- Data under study:
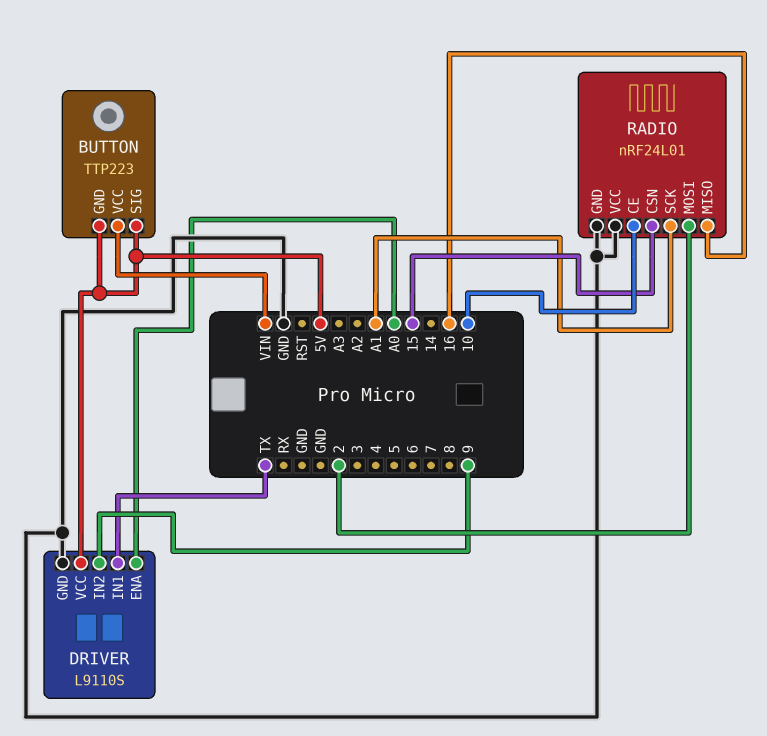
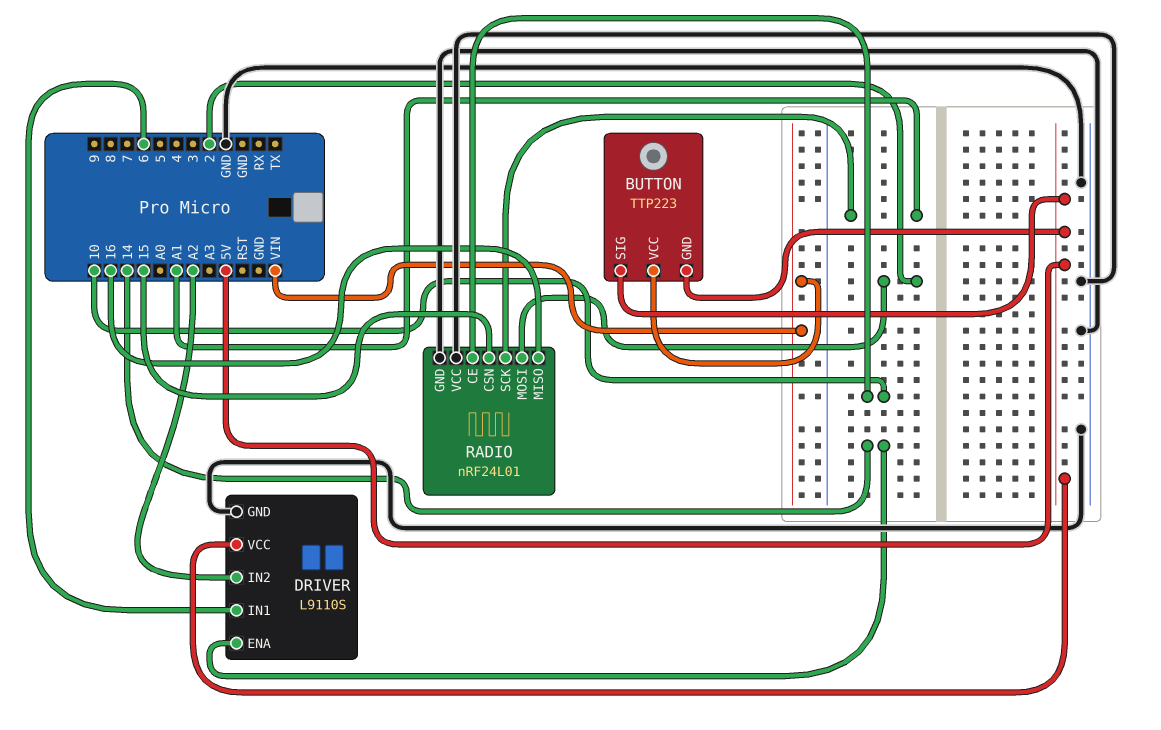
DRIVER pin ENA: A0 -> 14
DRIVER pin IN1: TX -> 6
DRIVER pin IN2: 9 -> A2

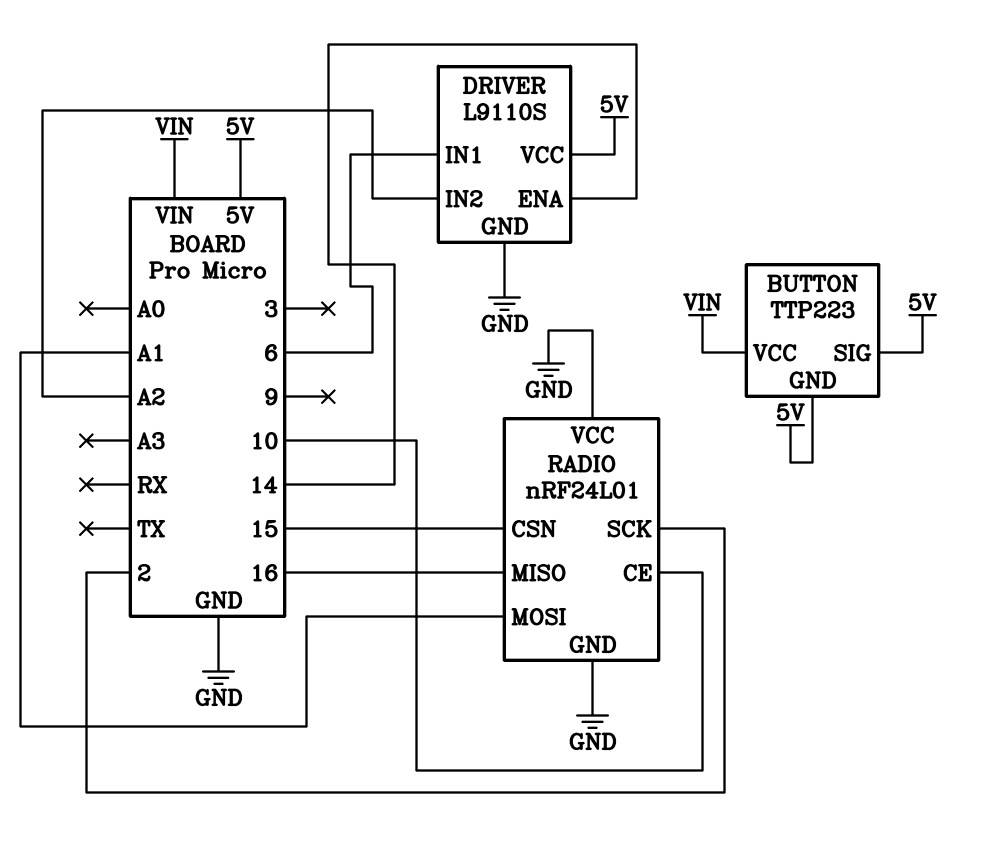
RADIO pin MOSI: 2 -> A1
RADIO pin SCK: A1 -> 2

- What the exercise asks:
Could you print the listing above word for word, without its pictures?

- Problem solution:
DRIVER pin ENA: A0 -> 14
DRIVER pin IN1: TX -> 6
DRIVER pin IN2: 9 -> A2

RADIO pin MOSI: 2 -> A1
RADIO pin SCK: A1 -> 2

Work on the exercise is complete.